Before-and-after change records
►
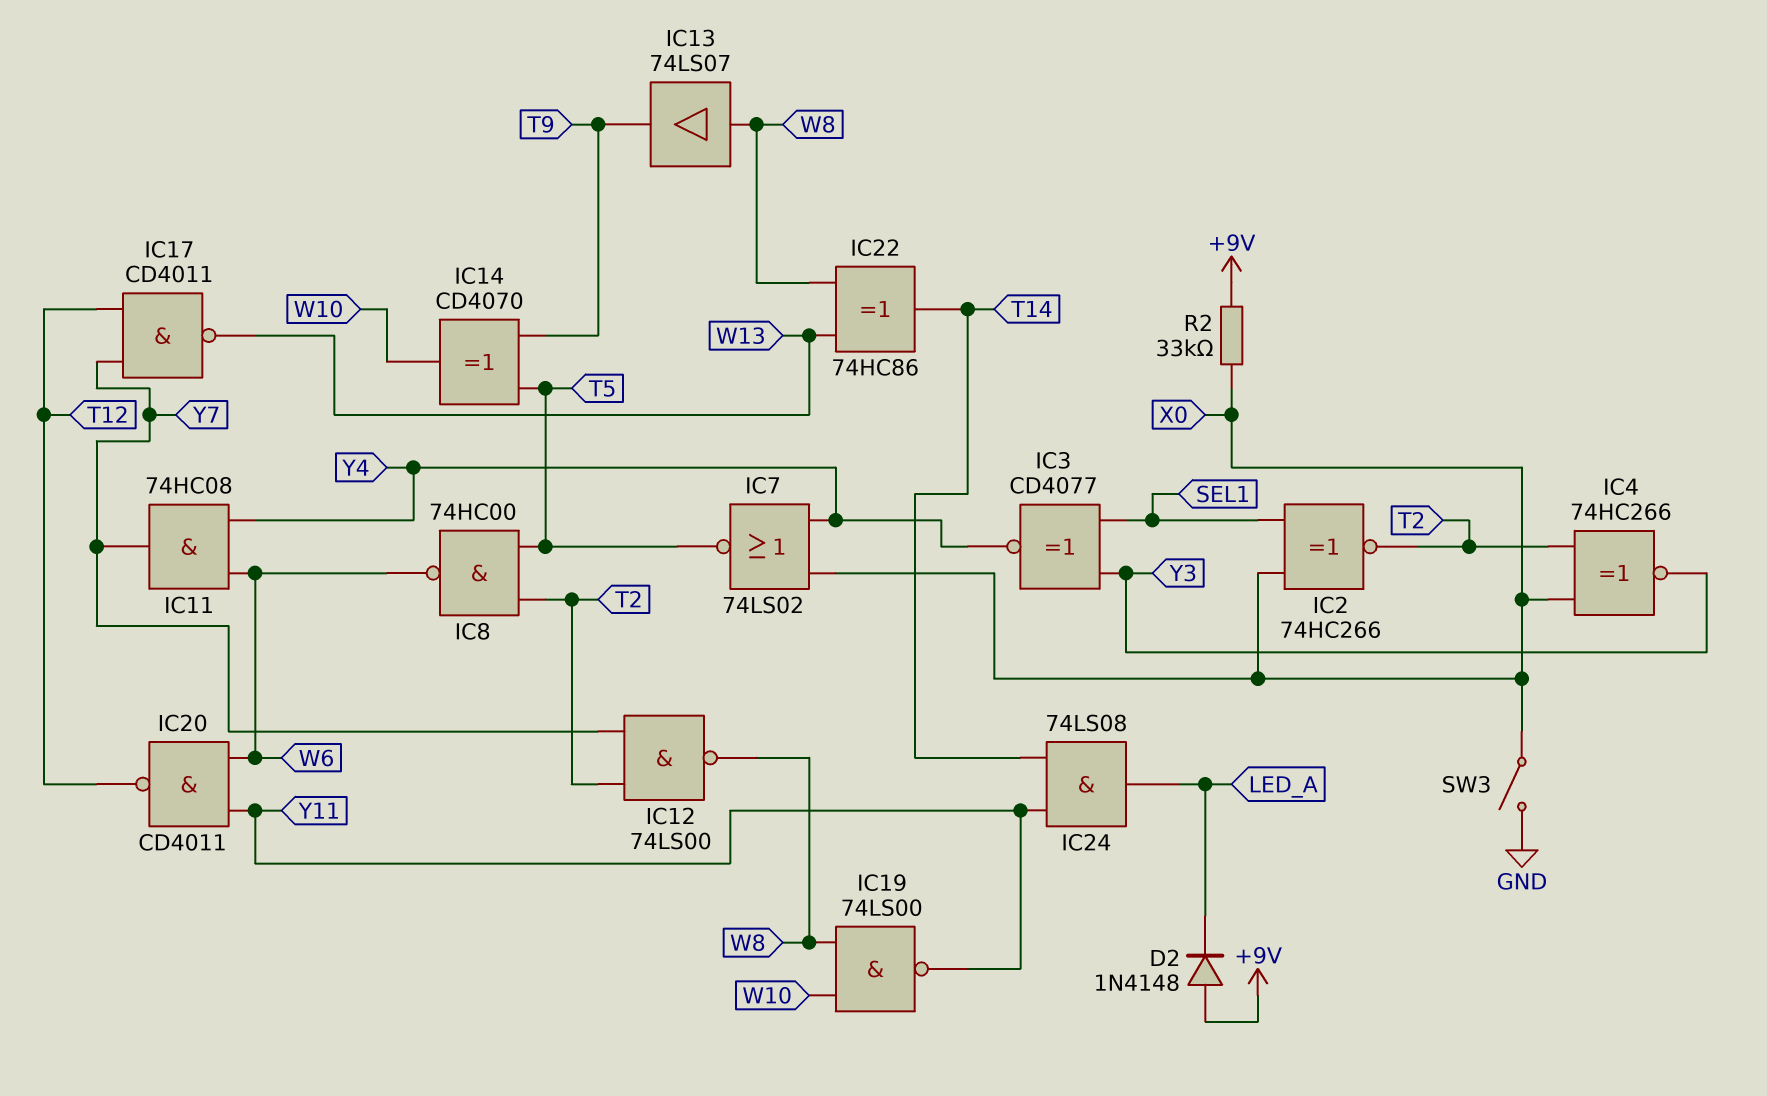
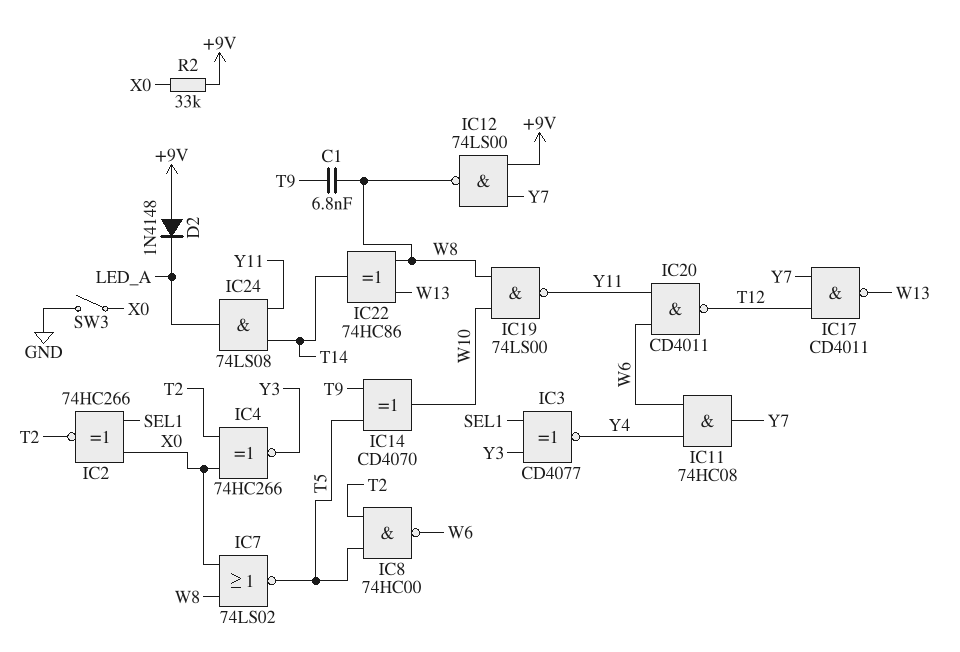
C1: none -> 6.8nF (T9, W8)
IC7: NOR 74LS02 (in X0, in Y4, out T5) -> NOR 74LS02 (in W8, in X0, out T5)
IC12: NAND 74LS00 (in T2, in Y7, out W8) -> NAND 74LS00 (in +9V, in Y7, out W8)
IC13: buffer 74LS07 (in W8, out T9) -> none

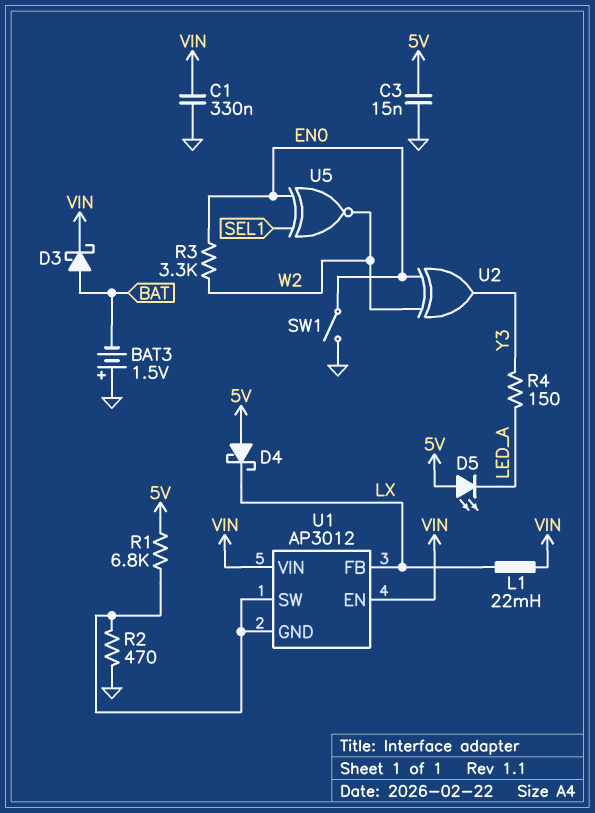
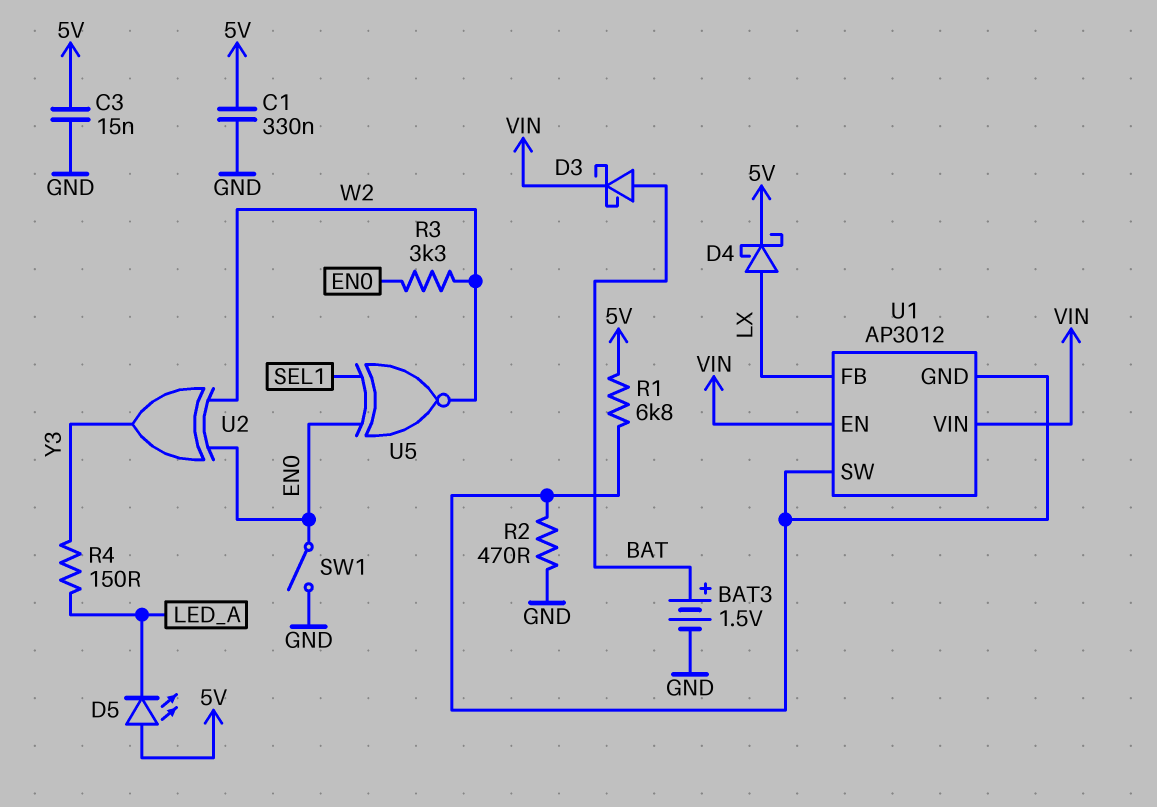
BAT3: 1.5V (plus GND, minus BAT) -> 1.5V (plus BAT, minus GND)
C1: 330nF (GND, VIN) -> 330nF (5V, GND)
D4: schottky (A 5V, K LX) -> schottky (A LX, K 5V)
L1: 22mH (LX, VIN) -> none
◄
** What this task involves **
Apart from the pictures, return the records exactly.

** Solution **
C1: none -> 6.8nF (T9, W8)
IC7: NOR 74LS02 (in X0, in Y4, out T5) -> NOR 74LS02 (in W8, in X0, out T5)
IC12: NAND 74LS00 (in T2, in Y7, out W8) -> NAND 74LS00 (in +9V, in Y7, out W8)
IC13: buffer 74LS07 (in W8, out T9) -> none

BAT3: 1.5V (plus GND, minus BAT) -> 1.5V (plus BAT, minus GND)
C1: 330nF (GND, VIN) -> 330nF (5V, GND)
D4: schottky (A 5V, K LX) -> schottky (A LX, K 5V)
L1: 22mH (LX, VIN) -> none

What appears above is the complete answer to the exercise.